[Opening Data under study section]

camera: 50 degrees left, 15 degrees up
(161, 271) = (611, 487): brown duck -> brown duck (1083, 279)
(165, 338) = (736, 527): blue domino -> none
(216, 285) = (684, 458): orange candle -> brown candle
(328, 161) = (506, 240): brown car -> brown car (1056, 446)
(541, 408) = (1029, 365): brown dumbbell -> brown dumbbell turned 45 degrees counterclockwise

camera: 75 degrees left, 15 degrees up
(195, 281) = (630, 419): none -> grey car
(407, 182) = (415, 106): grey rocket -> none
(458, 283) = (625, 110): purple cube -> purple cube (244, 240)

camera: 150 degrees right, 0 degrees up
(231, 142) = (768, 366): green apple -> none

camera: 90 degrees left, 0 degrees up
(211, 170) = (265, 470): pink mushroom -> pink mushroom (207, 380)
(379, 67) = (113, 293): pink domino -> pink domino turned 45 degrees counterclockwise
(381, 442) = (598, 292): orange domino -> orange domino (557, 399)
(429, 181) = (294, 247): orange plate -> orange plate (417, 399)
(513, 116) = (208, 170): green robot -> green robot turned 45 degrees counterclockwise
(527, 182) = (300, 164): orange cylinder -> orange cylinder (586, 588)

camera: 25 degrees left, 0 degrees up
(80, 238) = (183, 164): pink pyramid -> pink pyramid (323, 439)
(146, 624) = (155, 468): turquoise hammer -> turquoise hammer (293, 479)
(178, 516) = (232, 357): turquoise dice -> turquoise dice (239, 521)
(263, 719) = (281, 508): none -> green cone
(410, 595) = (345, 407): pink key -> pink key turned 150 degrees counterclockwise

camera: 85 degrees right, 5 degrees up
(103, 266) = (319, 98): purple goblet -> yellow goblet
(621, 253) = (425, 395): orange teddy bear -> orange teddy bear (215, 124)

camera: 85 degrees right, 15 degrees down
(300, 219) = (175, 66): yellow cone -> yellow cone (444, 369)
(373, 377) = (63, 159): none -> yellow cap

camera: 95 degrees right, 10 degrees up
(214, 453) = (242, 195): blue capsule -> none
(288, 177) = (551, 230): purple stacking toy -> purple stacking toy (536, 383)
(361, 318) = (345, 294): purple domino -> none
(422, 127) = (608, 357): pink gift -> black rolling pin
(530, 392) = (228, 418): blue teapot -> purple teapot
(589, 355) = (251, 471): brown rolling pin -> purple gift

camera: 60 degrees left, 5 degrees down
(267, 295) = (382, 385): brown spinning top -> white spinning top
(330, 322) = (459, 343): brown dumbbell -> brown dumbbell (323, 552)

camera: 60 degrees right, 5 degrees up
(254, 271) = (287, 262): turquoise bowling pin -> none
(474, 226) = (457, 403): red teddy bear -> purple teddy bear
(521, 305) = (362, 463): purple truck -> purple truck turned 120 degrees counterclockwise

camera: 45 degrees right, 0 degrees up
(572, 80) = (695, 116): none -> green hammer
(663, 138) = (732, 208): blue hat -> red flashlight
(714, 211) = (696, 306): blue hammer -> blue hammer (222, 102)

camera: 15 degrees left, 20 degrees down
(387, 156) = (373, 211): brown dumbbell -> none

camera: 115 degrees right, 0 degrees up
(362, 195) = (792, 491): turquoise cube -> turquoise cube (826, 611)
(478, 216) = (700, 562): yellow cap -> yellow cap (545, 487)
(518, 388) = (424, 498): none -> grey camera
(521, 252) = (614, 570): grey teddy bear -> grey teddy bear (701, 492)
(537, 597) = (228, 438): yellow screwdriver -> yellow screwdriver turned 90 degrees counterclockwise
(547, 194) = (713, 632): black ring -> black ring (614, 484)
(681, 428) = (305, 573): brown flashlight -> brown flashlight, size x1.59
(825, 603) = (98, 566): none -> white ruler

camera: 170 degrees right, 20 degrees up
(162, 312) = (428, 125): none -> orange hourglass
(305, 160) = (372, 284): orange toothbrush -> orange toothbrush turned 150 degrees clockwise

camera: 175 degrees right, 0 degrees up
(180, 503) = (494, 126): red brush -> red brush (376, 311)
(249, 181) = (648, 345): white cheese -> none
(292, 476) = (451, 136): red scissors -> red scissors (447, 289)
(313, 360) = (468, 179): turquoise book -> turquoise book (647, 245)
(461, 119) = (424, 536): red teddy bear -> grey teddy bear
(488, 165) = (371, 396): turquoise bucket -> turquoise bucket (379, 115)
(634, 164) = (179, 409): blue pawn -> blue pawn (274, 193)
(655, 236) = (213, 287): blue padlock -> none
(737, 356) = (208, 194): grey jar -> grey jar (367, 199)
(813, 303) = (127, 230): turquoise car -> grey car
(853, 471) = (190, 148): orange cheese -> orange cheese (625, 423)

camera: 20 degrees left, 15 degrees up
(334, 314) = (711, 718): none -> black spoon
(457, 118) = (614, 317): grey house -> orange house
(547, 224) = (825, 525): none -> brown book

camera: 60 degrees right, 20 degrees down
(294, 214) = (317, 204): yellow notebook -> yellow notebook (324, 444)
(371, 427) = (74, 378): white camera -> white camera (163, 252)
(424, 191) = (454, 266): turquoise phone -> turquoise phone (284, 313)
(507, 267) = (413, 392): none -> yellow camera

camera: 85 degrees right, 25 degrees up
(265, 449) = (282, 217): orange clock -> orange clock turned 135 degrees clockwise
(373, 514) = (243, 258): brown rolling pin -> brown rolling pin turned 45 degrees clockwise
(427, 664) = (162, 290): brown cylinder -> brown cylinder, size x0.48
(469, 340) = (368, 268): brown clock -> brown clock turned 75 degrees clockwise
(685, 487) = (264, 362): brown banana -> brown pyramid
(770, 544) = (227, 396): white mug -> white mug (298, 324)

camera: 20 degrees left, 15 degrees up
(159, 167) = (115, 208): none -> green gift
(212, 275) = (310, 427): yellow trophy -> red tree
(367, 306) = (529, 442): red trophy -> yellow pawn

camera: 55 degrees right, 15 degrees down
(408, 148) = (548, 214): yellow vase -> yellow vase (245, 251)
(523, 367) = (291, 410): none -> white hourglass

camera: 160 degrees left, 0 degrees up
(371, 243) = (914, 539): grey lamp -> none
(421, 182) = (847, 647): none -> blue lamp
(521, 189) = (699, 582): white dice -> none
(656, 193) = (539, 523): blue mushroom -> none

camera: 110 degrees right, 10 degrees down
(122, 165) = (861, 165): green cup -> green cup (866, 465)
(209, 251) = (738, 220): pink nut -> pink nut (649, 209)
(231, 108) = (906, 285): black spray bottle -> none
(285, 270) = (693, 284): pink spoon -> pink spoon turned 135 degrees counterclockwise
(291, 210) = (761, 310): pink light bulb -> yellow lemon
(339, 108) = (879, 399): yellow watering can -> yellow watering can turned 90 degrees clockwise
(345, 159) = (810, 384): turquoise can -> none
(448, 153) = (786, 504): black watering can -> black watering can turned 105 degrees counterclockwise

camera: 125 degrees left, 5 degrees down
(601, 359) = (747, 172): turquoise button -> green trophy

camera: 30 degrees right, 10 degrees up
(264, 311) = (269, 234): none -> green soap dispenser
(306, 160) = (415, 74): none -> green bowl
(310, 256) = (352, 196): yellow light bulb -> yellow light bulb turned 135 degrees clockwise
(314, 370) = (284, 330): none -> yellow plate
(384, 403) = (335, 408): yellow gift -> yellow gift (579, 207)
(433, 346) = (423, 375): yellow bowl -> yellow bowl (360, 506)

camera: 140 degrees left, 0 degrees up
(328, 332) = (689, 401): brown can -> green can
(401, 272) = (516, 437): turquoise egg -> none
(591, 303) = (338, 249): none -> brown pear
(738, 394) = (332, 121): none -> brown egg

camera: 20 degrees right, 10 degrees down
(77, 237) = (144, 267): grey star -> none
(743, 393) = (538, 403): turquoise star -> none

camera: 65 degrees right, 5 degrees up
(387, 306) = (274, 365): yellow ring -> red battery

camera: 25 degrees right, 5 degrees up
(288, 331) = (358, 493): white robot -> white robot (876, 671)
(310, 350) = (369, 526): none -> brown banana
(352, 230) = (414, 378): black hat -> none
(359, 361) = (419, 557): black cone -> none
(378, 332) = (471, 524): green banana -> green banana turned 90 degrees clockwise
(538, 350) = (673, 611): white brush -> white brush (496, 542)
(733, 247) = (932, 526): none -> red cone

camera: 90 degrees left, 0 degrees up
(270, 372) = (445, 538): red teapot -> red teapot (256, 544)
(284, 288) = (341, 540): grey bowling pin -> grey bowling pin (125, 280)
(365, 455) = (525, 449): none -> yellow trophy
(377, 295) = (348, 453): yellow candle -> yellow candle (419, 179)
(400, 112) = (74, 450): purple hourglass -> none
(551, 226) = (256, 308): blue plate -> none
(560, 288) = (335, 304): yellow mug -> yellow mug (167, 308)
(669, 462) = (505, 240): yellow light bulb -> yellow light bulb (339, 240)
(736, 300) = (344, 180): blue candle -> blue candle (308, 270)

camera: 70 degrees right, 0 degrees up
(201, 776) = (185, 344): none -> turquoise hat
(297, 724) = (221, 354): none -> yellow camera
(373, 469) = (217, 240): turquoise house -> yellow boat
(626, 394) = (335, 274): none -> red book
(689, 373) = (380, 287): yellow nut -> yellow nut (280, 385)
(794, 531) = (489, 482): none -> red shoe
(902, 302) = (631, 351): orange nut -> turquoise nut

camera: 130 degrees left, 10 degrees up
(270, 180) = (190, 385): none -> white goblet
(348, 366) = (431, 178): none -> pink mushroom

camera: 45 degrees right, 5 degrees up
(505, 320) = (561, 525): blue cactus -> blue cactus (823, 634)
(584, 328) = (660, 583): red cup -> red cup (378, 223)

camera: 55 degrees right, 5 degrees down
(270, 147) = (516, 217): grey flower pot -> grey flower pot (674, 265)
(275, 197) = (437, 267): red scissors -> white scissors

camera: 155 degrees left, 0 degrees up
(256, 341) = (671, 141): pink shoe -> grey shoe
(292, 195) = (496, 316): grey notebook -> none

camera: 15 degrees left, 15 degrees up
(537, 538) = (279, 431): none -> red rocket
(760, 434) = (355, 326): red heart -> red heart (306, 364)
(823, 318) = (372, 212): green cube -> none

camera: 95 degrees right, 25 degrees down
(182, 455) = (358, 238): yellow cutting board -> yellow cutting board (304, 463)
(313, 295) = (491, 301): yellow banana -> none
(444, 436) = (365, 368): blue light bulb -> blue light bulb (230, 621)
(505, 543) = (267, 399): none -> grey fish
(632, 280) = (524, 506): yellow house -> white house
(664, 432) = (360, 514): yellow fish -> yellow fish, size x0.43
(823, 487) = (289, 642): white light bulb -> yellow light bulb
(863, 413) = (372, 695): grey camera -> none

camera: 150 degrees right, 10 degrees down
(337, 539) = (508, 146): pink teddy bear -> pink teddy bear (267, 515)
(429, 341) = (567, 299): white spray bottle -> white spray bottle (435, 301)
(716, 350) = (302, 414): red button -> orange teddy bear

[Closing Data under study section]

# Assignment
Look through the entries and find each line that has the string "cone". Copy those lines.

# Response to this exercise
(263, 719) = (281, 508): none -> green cone
(300, 219) = (175, 66): yellow cone -> yellow cone (444, 369)
(359, 361) = (419, 557): black cone -> none
(733, 247) = (932, 526): none -> red cone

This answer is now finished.